- [Job]:
In the data below, which lines hold "purple"? Copy every one.

- [Stored items from a collection]:
····················

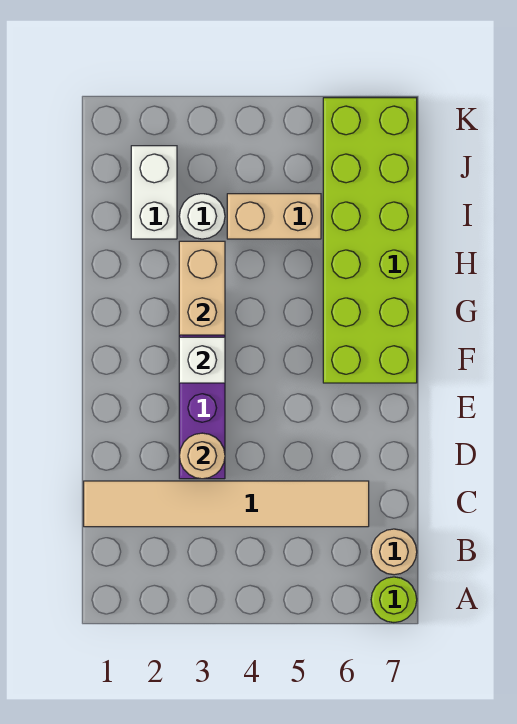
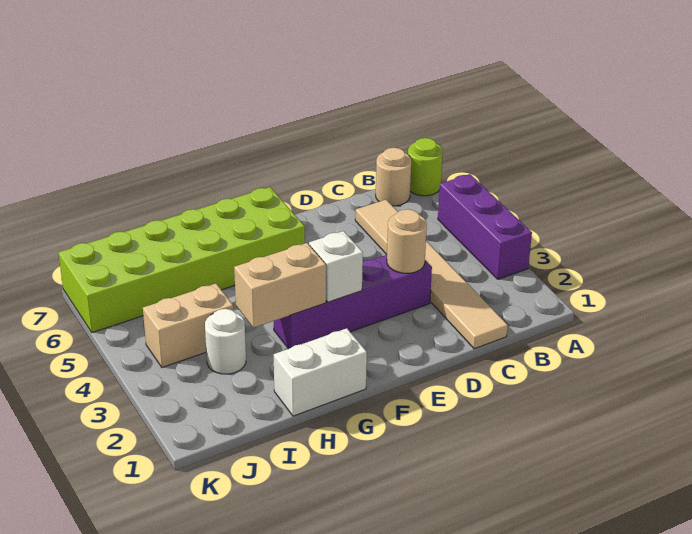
none -> purple 1x3 brick [438,174,532,279]
white 1x2 brick [131,146,177,239] -> white 1x2 brick moved to [274,328,367,416]
tan 1x2 brick [227,194,321,239] -> tan 1x2 brick turned to [143,284,233,367]

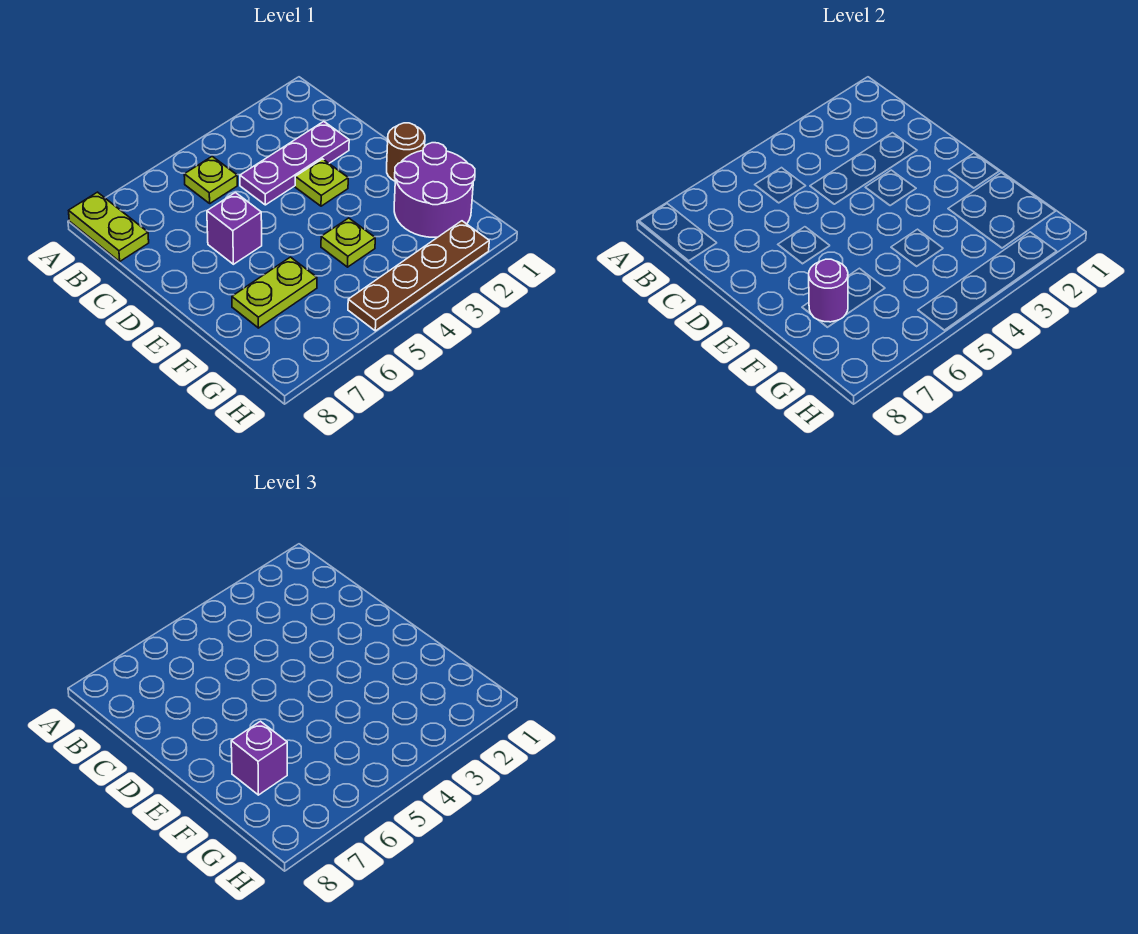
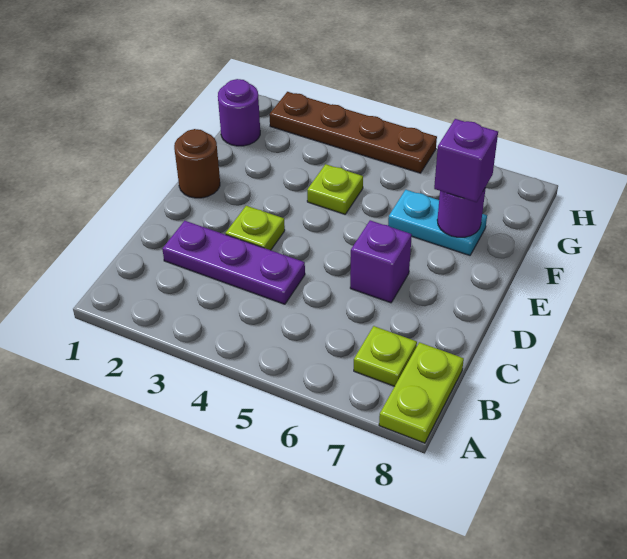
lime 1x1 plate [184,156,237,203] -> lime 1x1 plate moved to [354,326,417,386]
purple 2x2 round brick [394,143,475,237] -> purple 1x1 round brick [218,79,260,146]
lime 1x2 plate [232,257,317,328] -> cyan 1x2 plate [388,190,487,255]

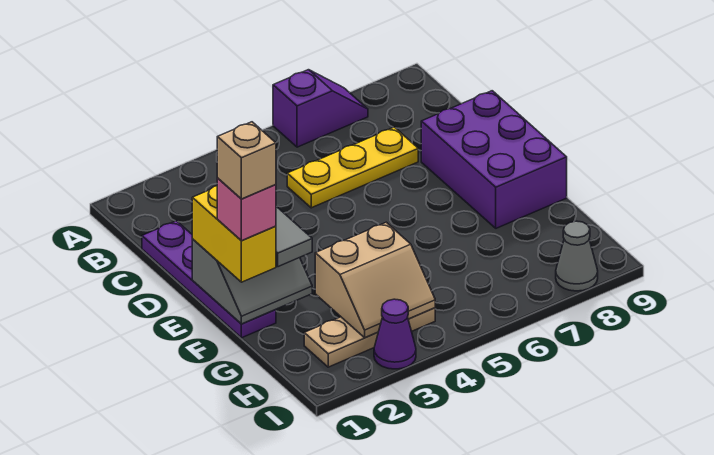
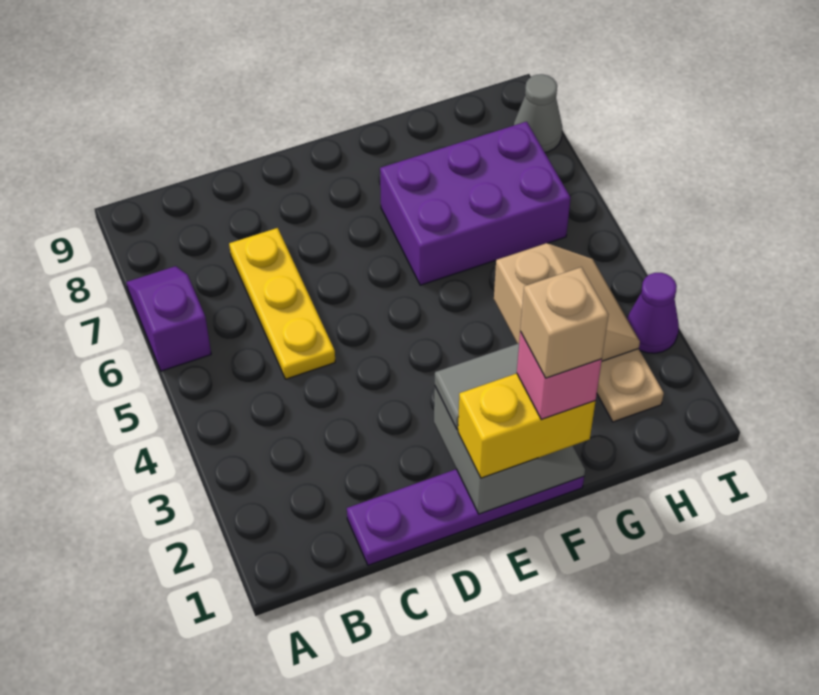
purple 2x3 brick [421,91,567,228] -> purple 2x3 brick moved to [380,122,571,285]

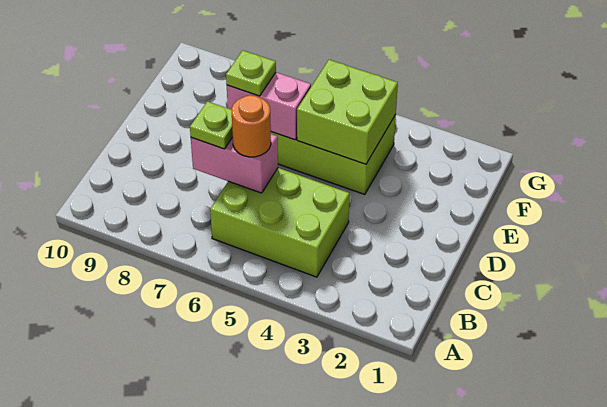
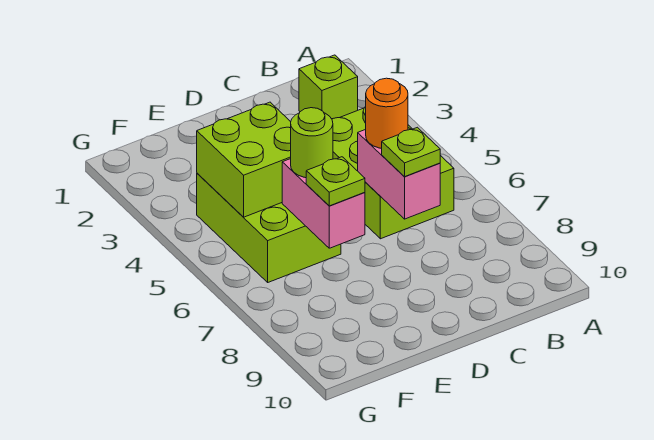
none -> lime 1x1 brick [299,55,358,119]
none -> lime 1x1 round brick [291,108,333,178]

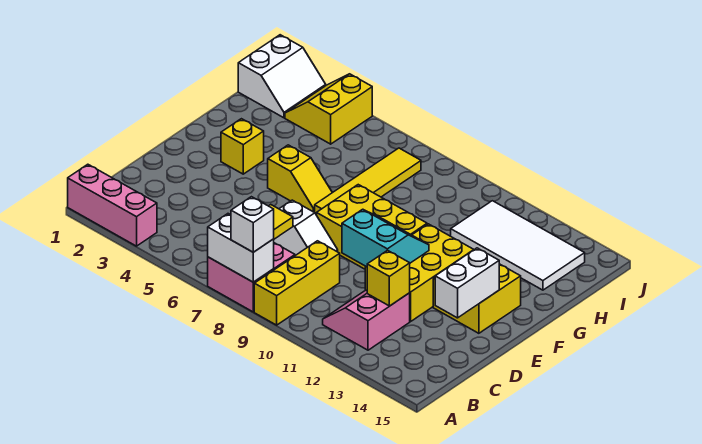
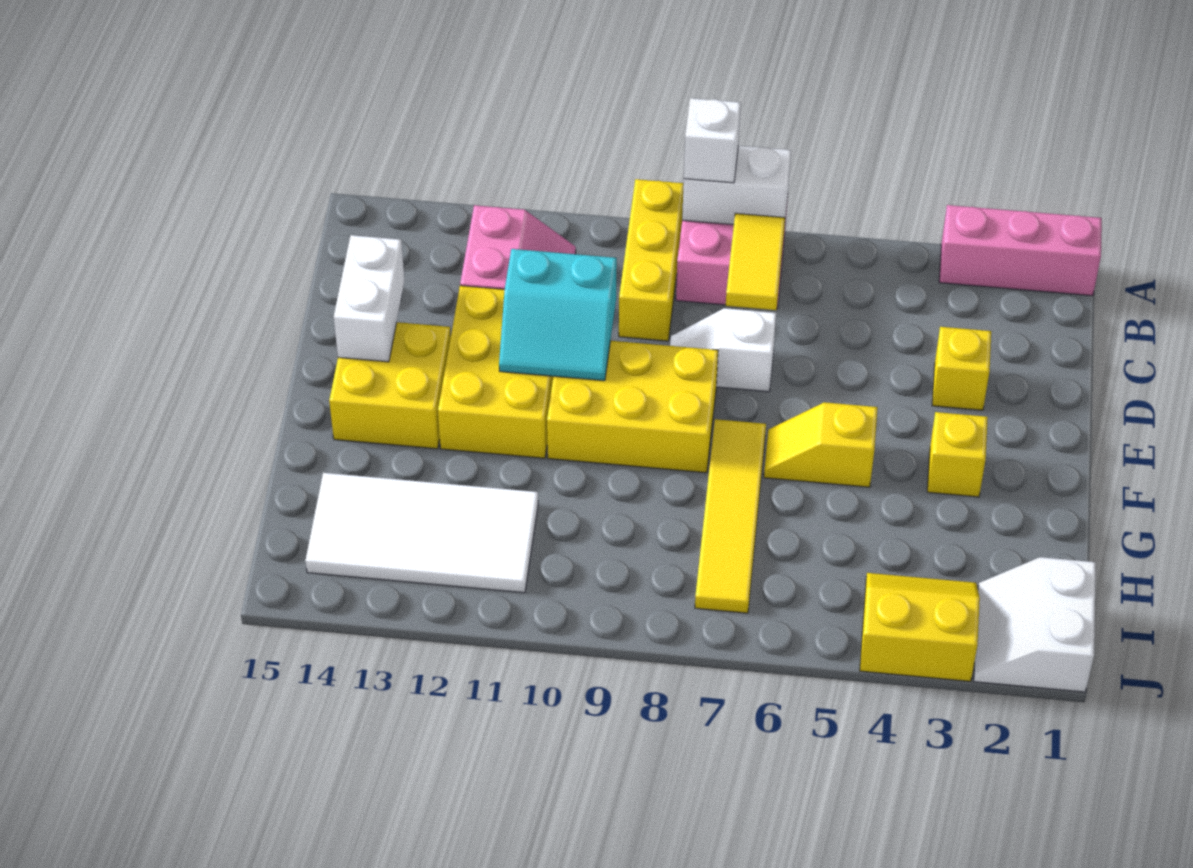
yellow 1x1 brick [367,250,410,306] -> yellow 1x1 brick moved to [932,327,991,410]
yellow 2x2 slope [285,74,372,144] -> yellow 2x2 slope turned to [860,573,980,681]

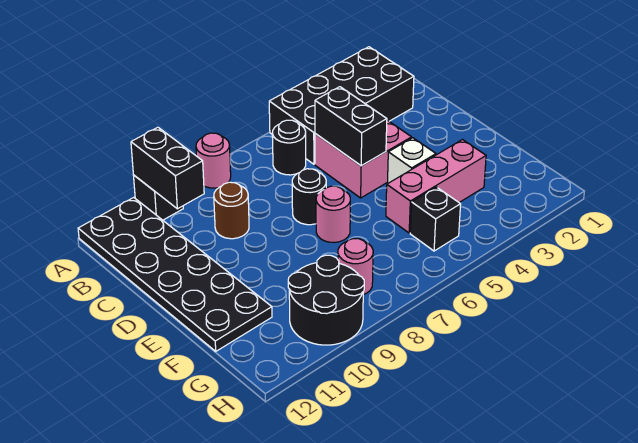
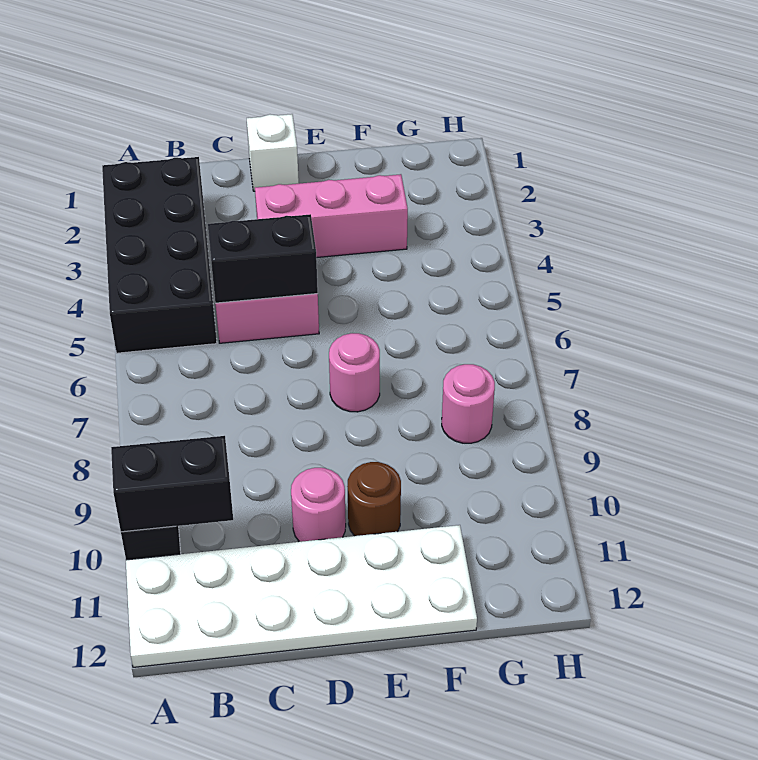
pink 1x1 round brick [196,133,231,188] -> pink 1x1 round brick moved to [291,468,346,542]
black 2x6 plate [78,198,272,351] -> white 2x6 plate [126,525,477,667]
black 1x1 round brick [272,120,306,175] -> none
brown 1x1 round brick [214,182,249,239] -> brown 1x1 round brick moved to [347,462,401,536]
black 1x1 round brick [292,169,326,225] -> none
white 1x1 brick [387,138,436,184] -> white 1x1 brick moved to [247,114,299,191]
pink 1x3 brick [386,140,486,233] -> pink 1x3 brick turned to [255,174,408,258]
black 1x1 brick [410,187,461,251] -> none
black 2x2 round brick [288,255,364,345] -> none

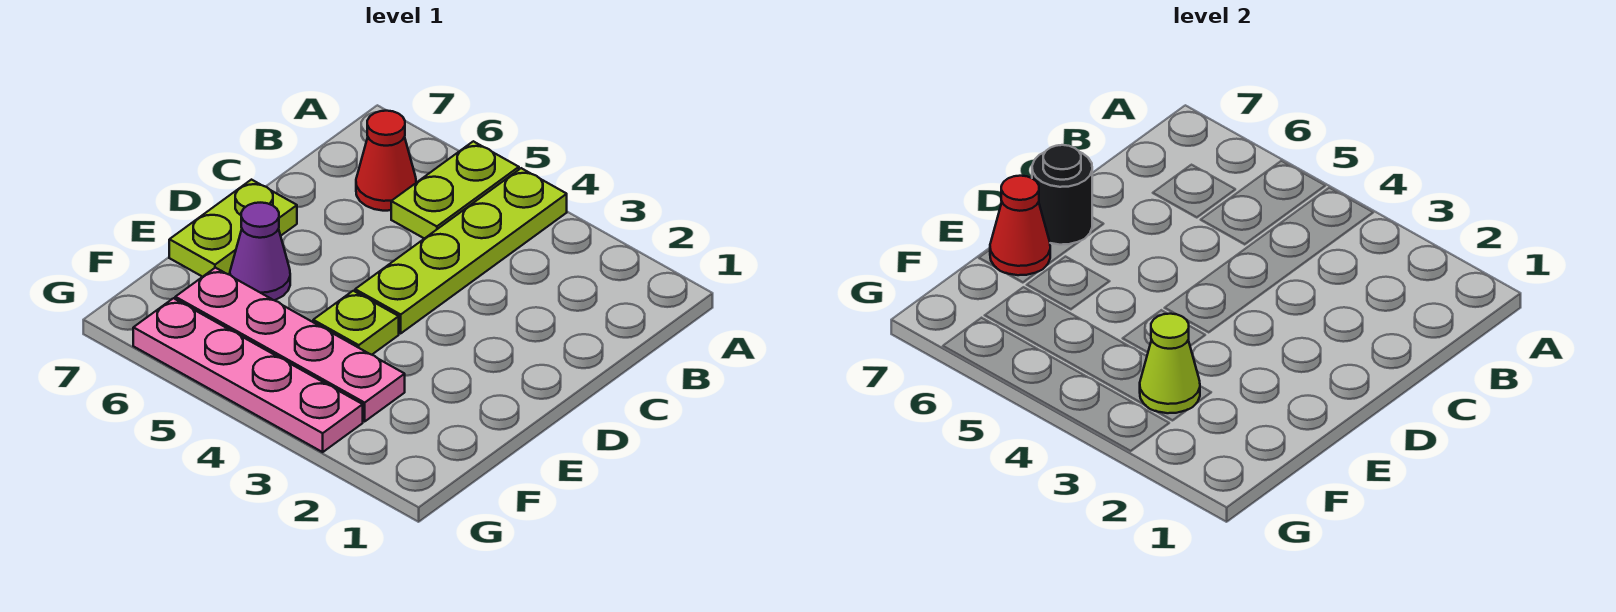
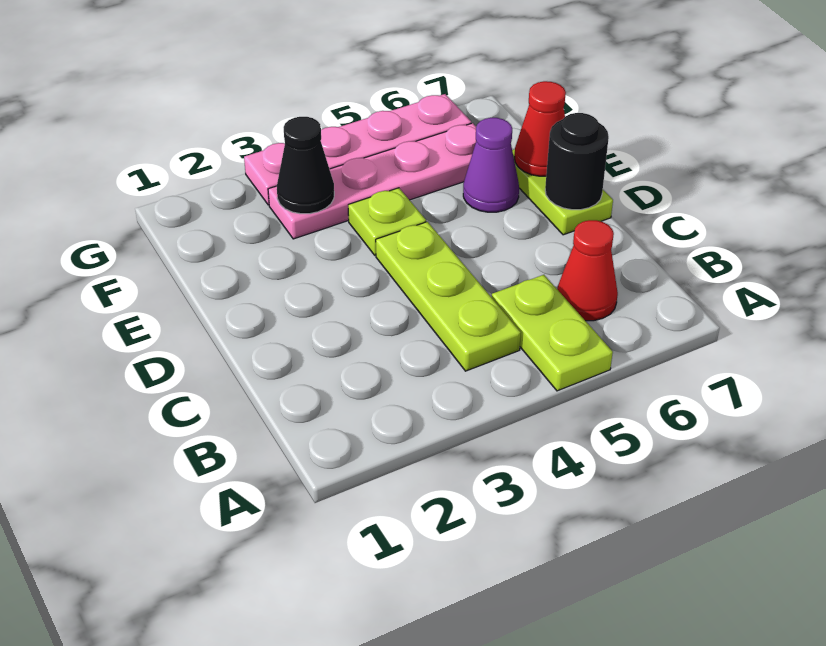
lime 1x4 plate [355,168,567,333] -> lime 1x3 plate [376,222,521,371]
lime 1x1 cone [1140,314,1200,413] -> black 1x1 cone [277,117,334,214]

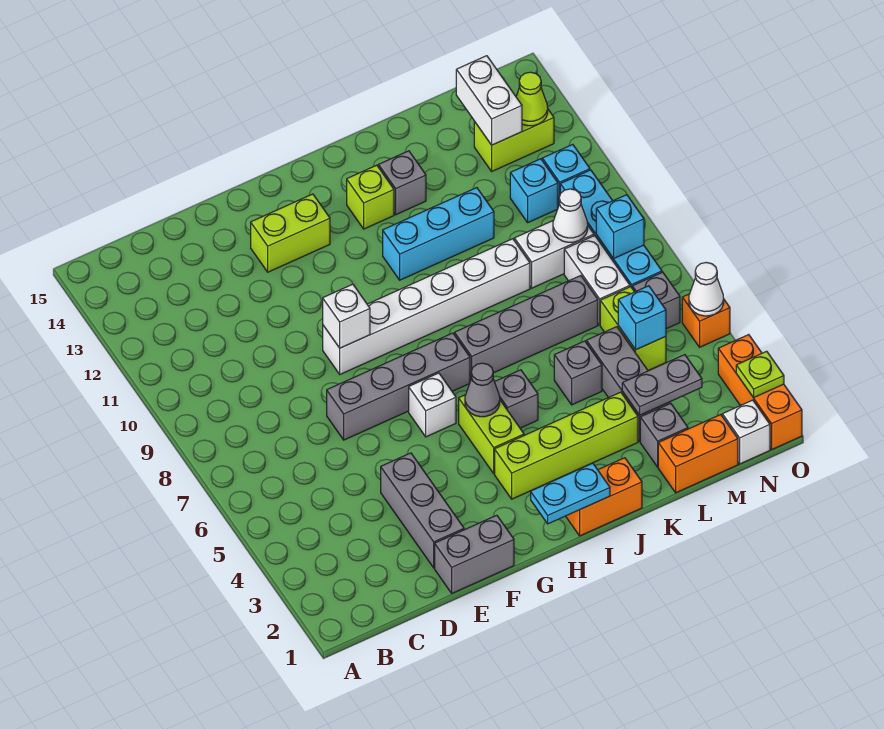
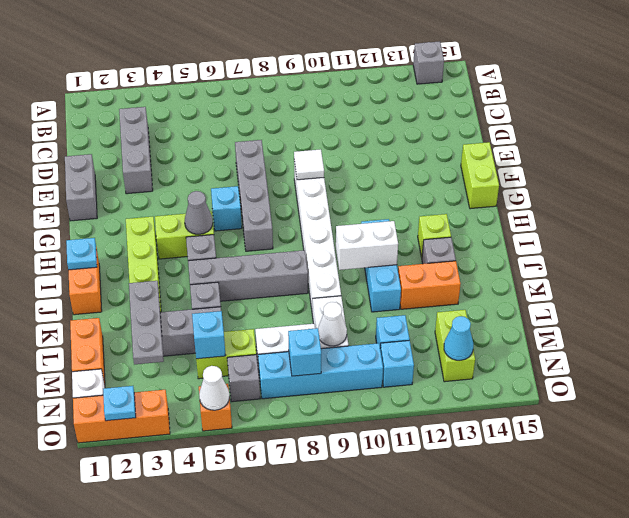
grey 1x3 brick [381,453,464,568] -> grey 1x3 brick turned to [119,107,153,194]
white 1x1 brick [323,284,370,348] -> white 1x1 tile [294,149,324,180]
lime 1x2 brick [251,194,330,272] -> lime 1x2 brick moved to [461,142,499,209]
white 1x1 brick [409,373,456,437] -> cyan 1x1 brick [211,186,242,231]
cyan 1x2 plate [531,463,610,524] -> cyan 1x1 plate [66,238,97,270]
grey 1x4 brick [455,276,598,381] -> grey 1x4 brick turned to [188,250,308,301]
none -> orange 1x2 brick [398,261,461,309]
grey 1x1 brick [640,403,688,467] -> grey 1x1 brick moved to [413,41,444,84]
grey 1x2 plate [622,355,702,415] -> grey 1x3 plate [129,281,164,364]
white 1x2 brick [456,56,522,145] -> white 1x2 brick moved to [336,221,398,270]
lime 1x1 cone [516,72,548,126] -> cyan 1x1 cone [444,316,473,360]
lime 1x1 plate [736,351,784,398] -> cyan 1x1 plate [103,386,136,421]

····················

- [Solution to this exercise]:
none -> purple 1x3 brick [438,174,532,279]
purple 2x2 round brick [394,143,475,237] -> purple 1x1 round brick [218,79,260,146]
purple 2x3 brick [421,91,567,228] -> purple 2x3 brick moved to [380,122,571,285]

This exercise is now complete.